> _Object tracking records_
((

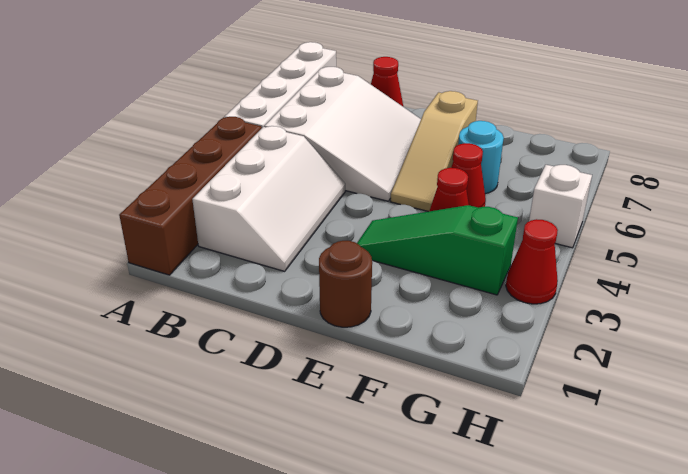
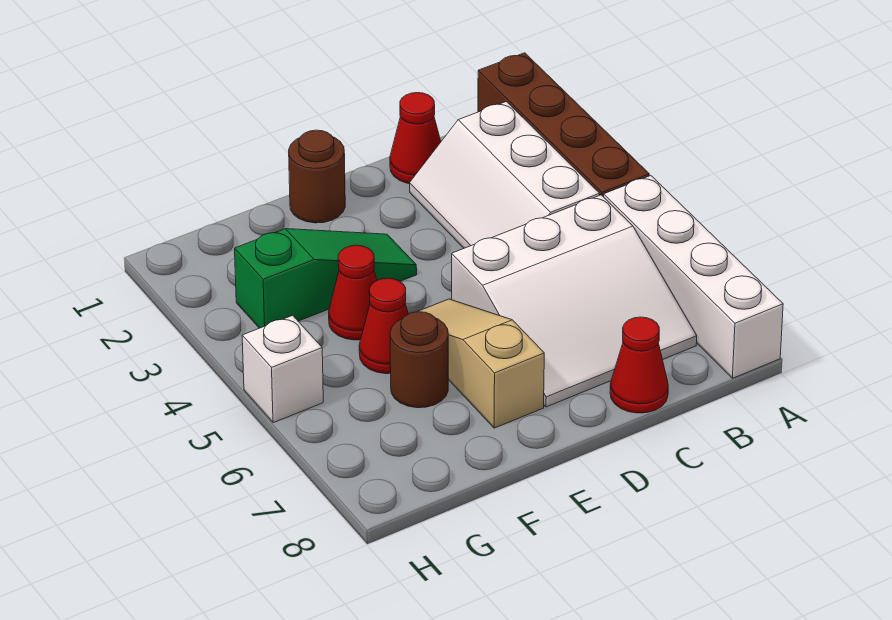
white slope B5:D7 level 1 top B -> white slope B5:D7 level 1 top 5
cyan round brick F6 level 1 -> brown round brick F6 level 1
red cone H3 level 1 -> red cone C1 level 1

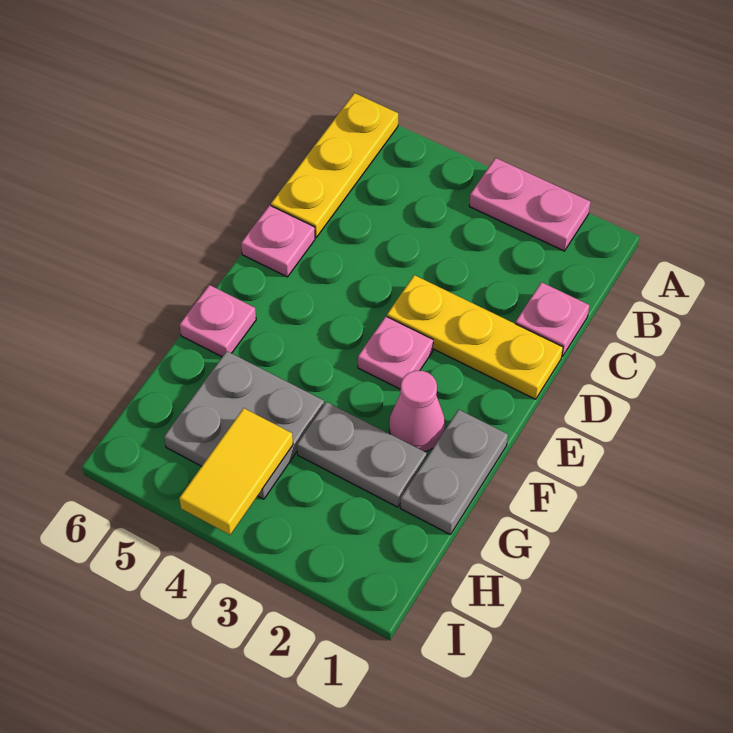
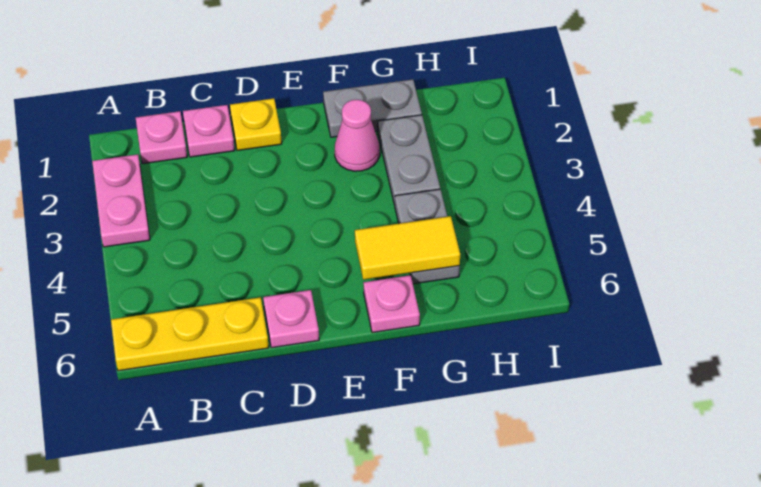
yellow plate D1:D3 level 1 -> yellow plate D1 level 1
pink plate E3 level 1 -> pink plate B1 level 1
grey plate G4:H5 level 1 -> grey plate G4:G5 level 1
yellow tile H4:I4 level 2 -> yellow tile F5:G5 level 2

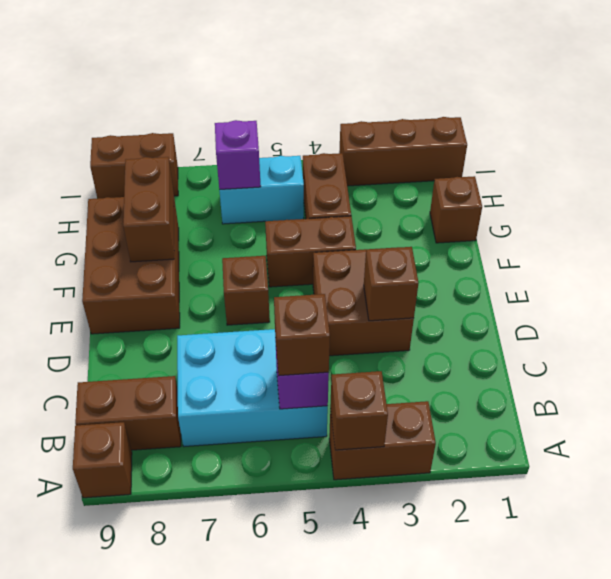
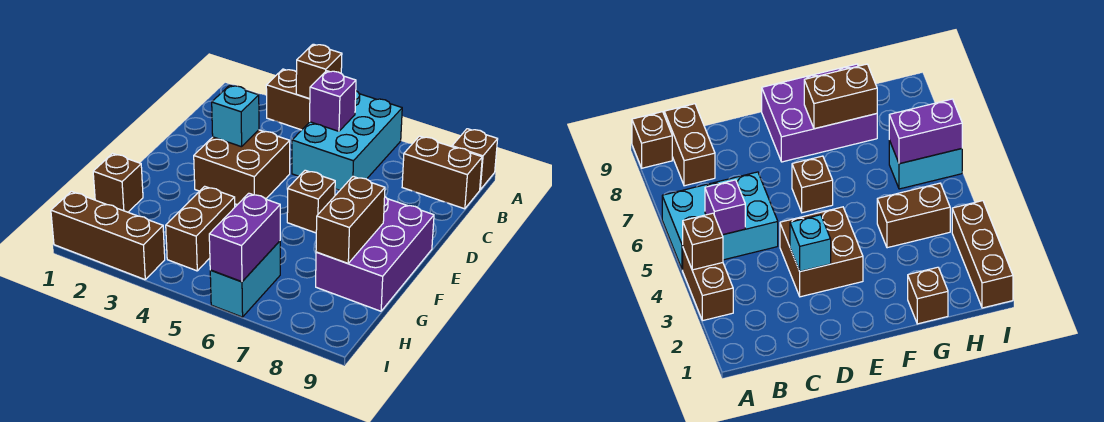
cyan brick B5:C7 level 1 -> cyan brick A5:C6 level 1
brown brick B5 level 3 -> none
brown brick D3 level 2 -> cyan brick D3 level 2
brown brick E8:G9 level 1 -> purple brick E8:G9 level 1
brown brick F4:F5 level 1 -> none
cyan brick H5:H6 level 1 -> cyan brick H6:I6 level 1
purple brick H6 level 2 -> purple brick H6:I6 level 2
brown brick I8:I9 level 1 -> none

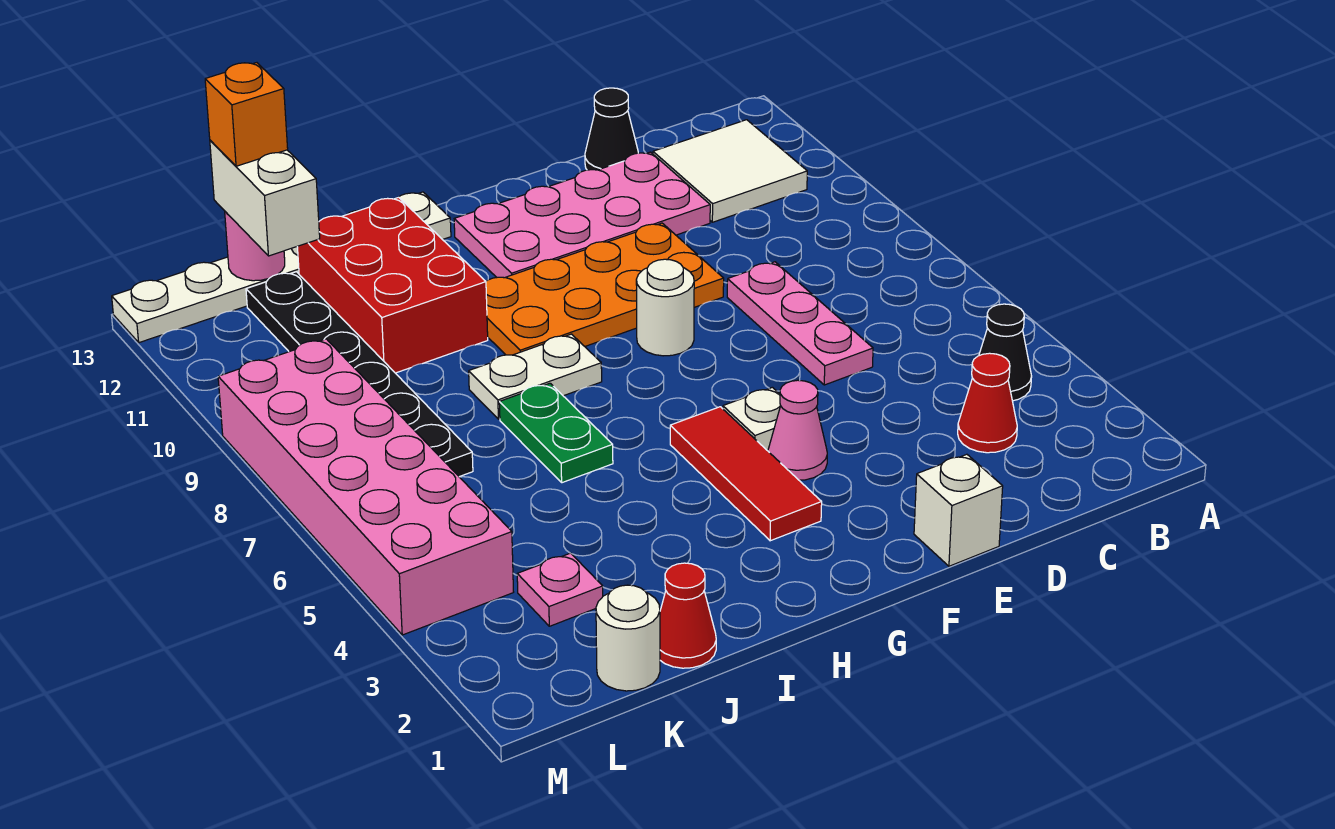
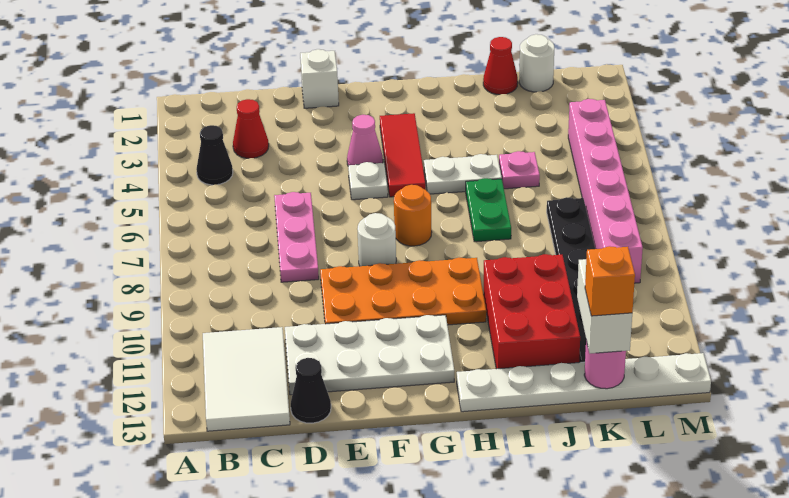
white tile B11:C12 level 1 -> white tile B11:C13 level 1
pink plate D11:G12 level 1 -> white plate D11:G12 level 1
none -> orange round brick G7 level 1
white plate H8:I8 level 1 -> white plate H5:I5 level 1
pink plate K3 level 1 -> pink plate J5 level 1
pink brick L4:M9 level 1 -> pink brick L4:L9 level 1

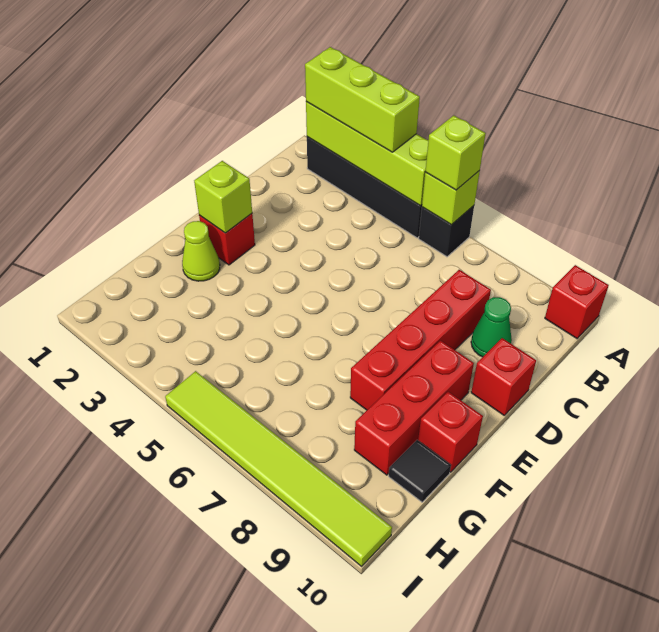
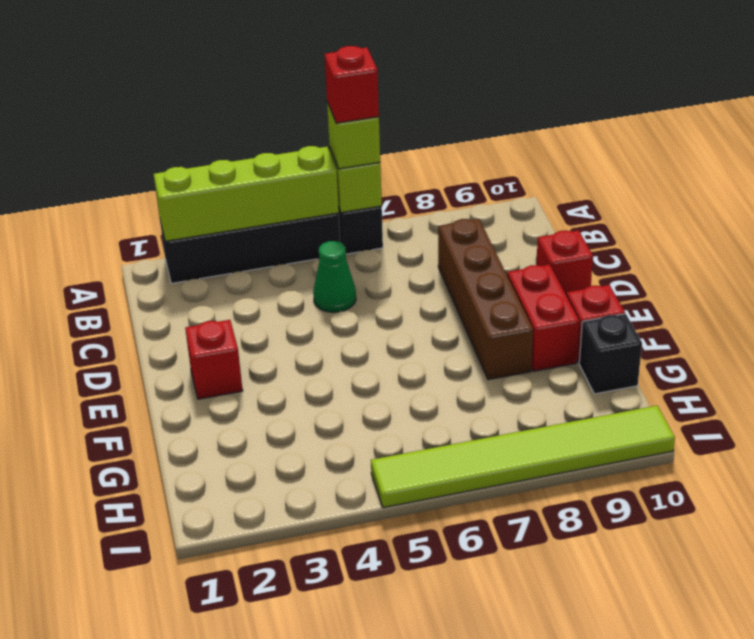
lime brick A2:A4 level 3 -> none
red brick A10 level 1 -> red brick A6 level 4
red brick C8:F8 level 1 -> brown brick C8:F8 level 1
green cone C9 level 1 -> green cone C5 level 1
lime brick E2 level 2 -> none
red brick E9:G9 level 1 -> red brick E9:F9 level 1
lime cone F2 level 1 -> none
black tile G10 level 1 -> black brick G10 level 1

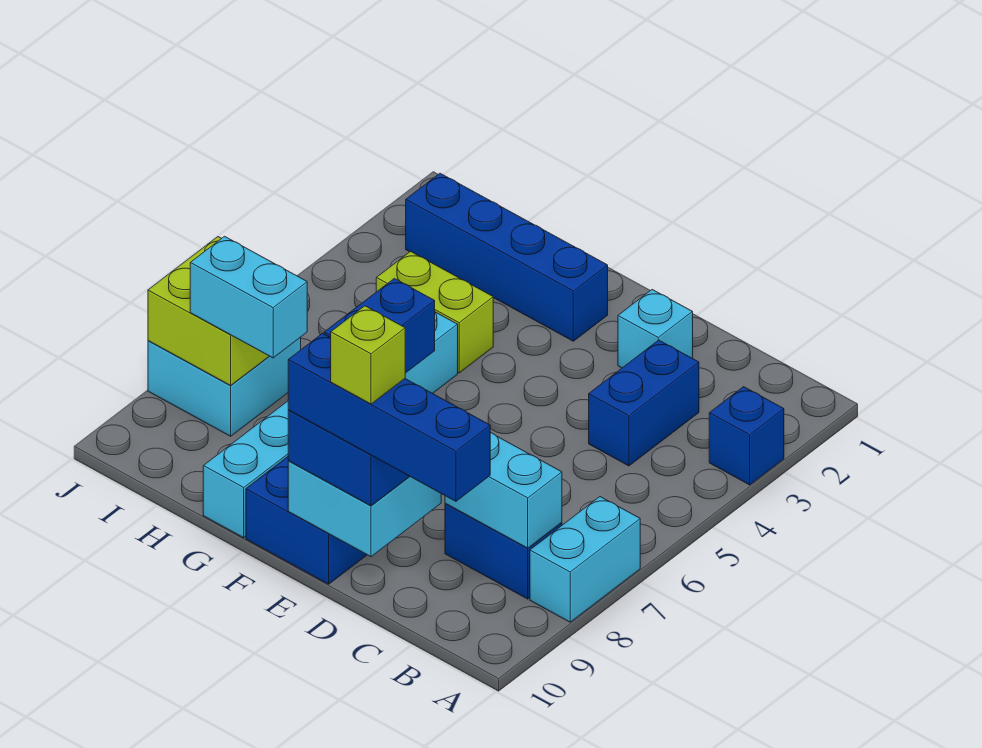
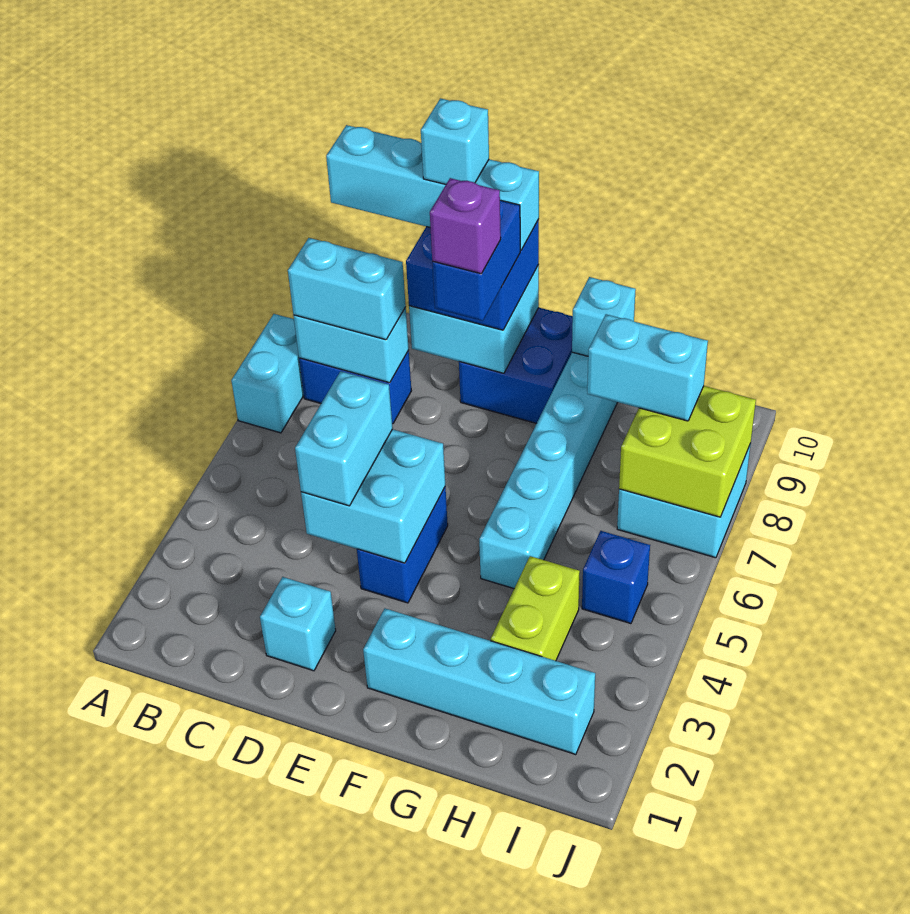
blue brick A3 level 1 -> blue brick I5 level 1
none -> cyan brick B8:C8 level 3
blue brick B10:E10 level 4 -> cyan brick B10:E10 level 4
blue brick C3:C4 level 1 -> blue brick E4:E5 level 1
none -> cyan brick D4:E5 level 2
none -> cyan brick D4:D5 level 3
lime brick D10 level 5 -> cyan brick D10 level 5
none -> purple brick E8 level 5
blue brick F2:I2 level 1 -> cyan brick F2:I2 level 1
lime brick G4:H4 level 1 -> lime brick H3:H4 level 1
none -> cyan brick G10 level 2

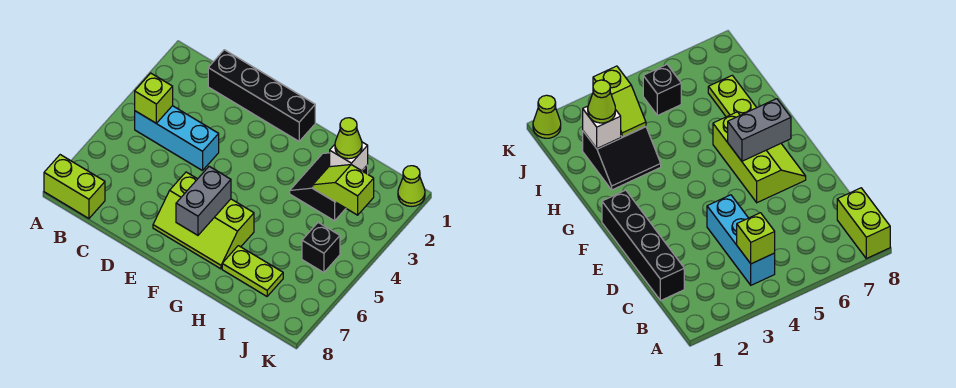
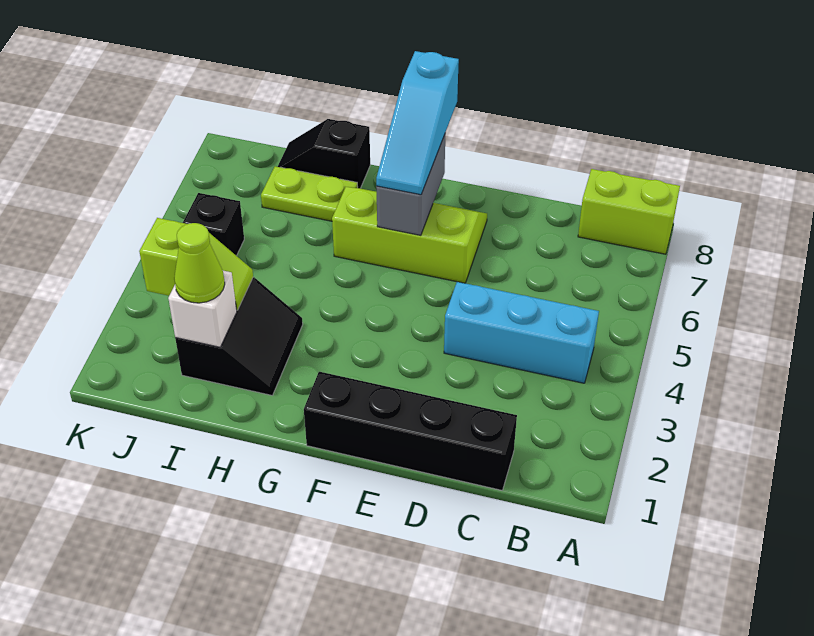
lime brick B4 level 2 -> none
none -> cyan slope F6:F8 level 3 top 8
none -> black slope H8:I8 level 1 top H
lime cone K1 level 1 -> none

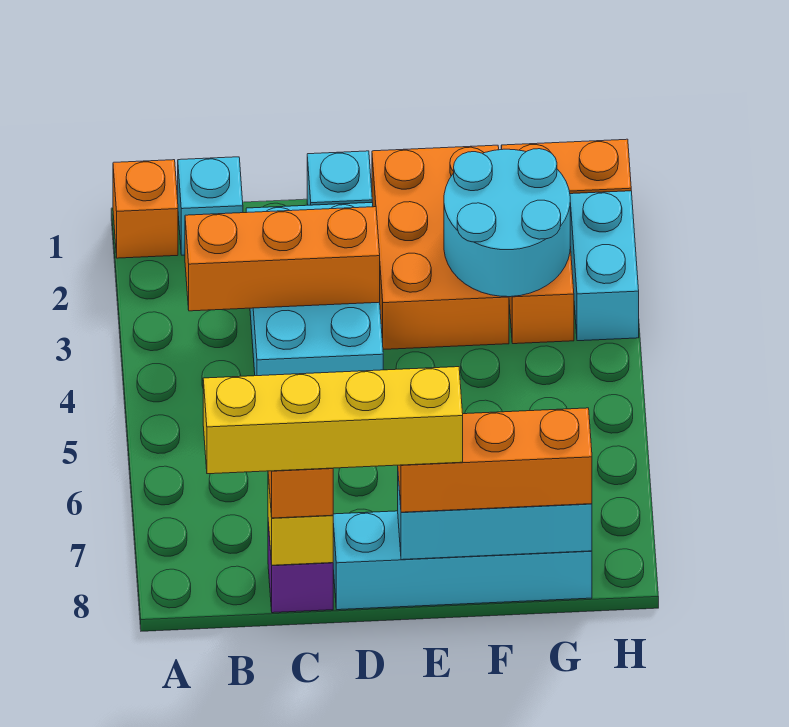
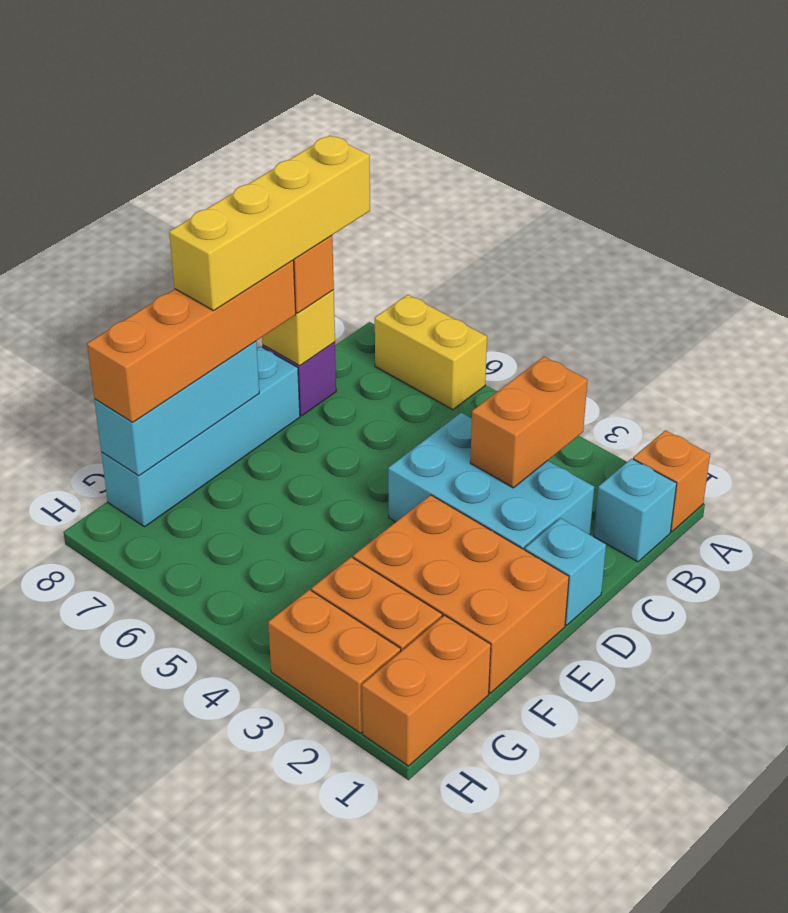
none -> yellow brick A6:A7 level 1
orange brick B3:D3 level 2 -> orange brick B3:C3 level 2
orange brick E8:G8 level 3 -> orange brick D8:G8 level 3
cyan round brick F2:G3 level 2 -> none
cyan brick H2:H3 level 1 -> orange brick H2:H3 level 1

))

What is needed is an exact copy of every entry, with the pictures removed.

white slope B5:D7 level 1 top B -> white slope B5:D7 level 1 top 5
cyan round brick F6 level 1 -> brown round brick F6 level 1
red cone H3 level 1 -> red cone C1 level 1

yellow plate D1:D3 level 1 -> yellow plate D1 level 1
pink plate E3 level 1 -> pink plate B1 level 1
grey plate G4:H5 level 1 -> grey plate G4:G5 level 1
yellow tile H4:I4 level 2 -> yellow tile F5:G5 level 2

cyan brick B5:C7 level 1 -> cyan brick A5:C6 level 1
brown brick B5 level 3 -> none
brown brick D3 level 2 -> cyan brick D3 level 2
brown brick E8:G9 level 1 -> purple brick E8:G9 level 1
brown brick F4:F5 level 1 -> none
cyan brick H5:H6 level 1 -> cyan brick H6:I6 level 1
purple brick H6 level 2 -> purple brick H6:I6 level 2
brown brick I8:I9 level 1 -> none

white tile B11:C12 level 1 -> white tile B11:C13 level 1
pink plate D11:G12 level 1 -> white plate D11:G12 level 1
none -> orange round brick G7 level 1
white plate H8:I8 level 1 -> white plate H5:I5 level 1
pink plate K3 level 1 -> pink plate J5 level 1
pink brick L4:M9 level 1 -> pink brick L4:L9 level 1

lime brick A2:A4 level 3 -> none
red brick A10 level 1 -> red brick A6 level 4
red brick C8:F8 level 1 -> brown brick C8:F8 level 1
green cone C9 level 1 -> green cone C5 level 1
lime brick E2 level 2 -> none
red brick E9:G9 level 1 -> red brick E9:F9 level 1
lime cone F2 level 1 -> none
black tile G10 level 1 -> black brick G10 level 1

blue brick A3 level 1 -> blue brick I5 level 1
none -> cyan brick B8:C8 level 3
blue brick B10:E10 level 4 -> cyan brick B10:E10 level 4
blue brick C3:C4 level 1 -> blue brick E4:E5 level 1
none -> cyan brick D4:E5 level 2
none -> cyan brick D4:D5 level 3
lime brick D10 level 5 -> cyan brick D10 level 5
none -> purple brick E8 level 5
blue brick F2:I2 level 1 -> cyan brick F2:I2 level 1
lime brick G4:H4 level 1 -> lime brick H3:H4 level 1
none -> cyan brick G10 level 2

lime brick B4 level 2 -> none
none -> cyan slope F6:F8 level 3 top 8
none -> black slope H8:I8 level 1 top H
lime cone K1 level 1 -> none

none -> yellow brick A6:A7 level 1
orange brick B3:D3 level 2 -> orange brick B3:C3 level 2
orange brick E8:G8 level 3 -> orange brick D8:G8 level 3
cyan round brick F2:G3 level 2 -> none
cyan brick H2:H3 level 1 -> orange brick H2:H3 level 1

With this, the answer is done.